(Object state comparisons)
Start of Block
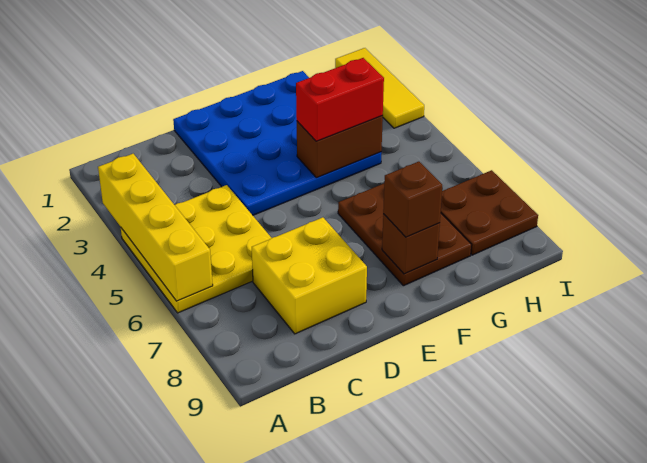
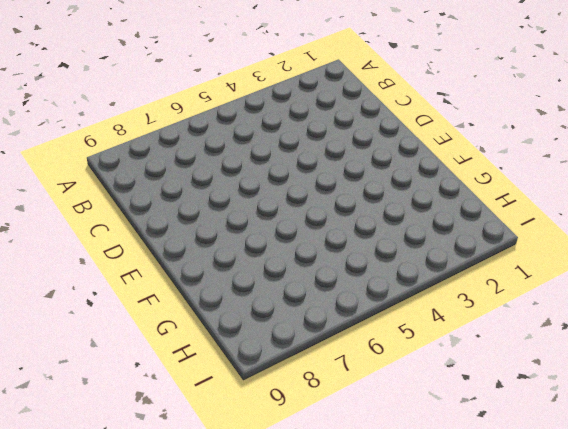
none -> yellow plate A4:C6 level 1
none -> yellow brick C7:D8 level 1

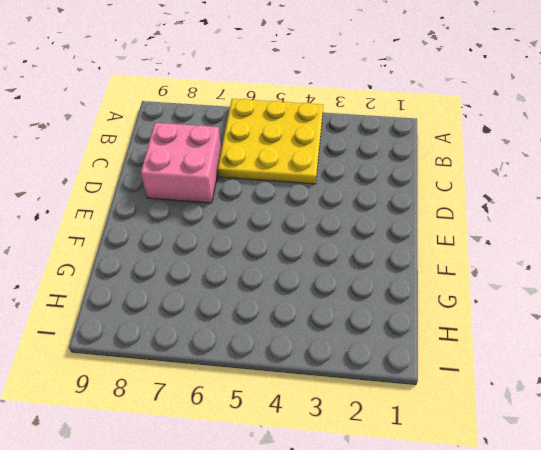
pink brick C7:D8 level 1 -> yellow brick C7:D8 level 1
none -> blue plate D1:G4 level 1
none -> brown plate F6:G8 level 1

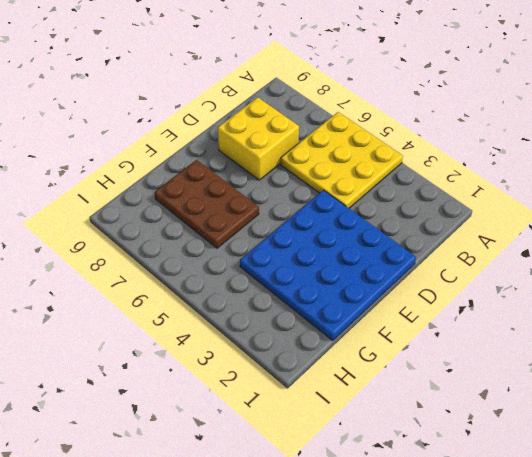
none -> brown plate H7:I8 level 1
none -> yellow tile I1:I3 level 1

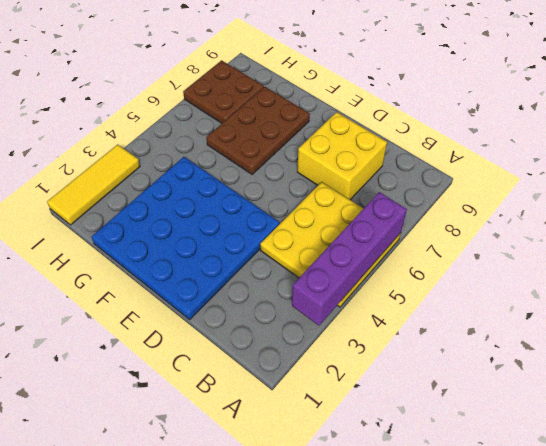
purple brick A3:A6 level 2 -> yellow brick A3:A6 level 2
none -> brown brick F4:G4 level 2
none -> brown brick F8 level 2

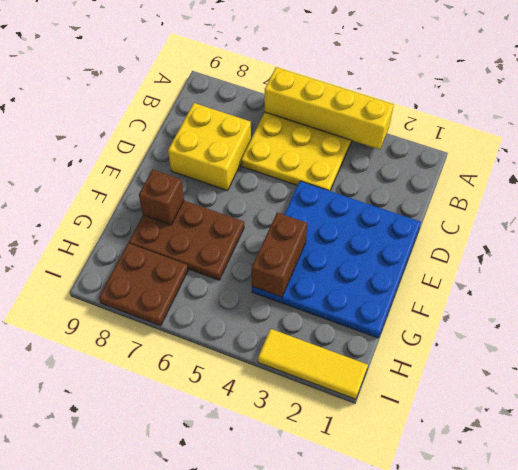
none -> red brick F4:G4 level 3
none -> brown brick F8 level 3

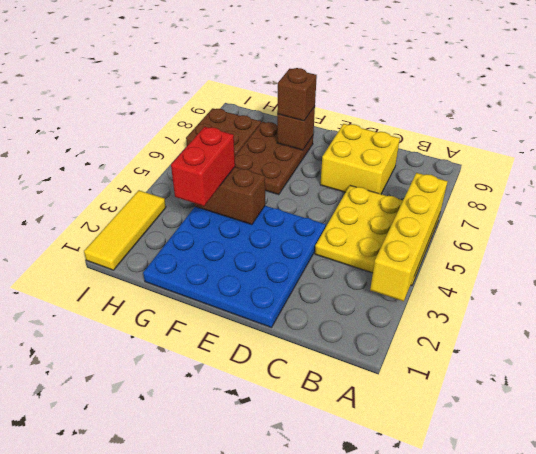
red brick G3:G4 level 3 -> red brick F4:G4 level 3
End of Block
▸ EXERCISE
No pictures belong in the answer. It must repeat exactly the lines from the line with "none -> blue plate D1:G4 level 1" through the final line of the records.

▸ ANSWER AREA
none -> blue plate D1:G4 level 1
none -> brown plate F6:G8 level 1

none -> brown plate H7:I8 level 1
none -> yellow tile I1:I3 level 1

purple brick A3:A6 level 2 -> yellow brick A3:A6 level 2
none -> brown brick F4:G4 level 2
none -> brown brick F8 level 2

none -> red brick F4:G4 level 3
none -> brown brick F8 level 3

red brick G3:G4 level 3 -> red brick F4:G4 level 3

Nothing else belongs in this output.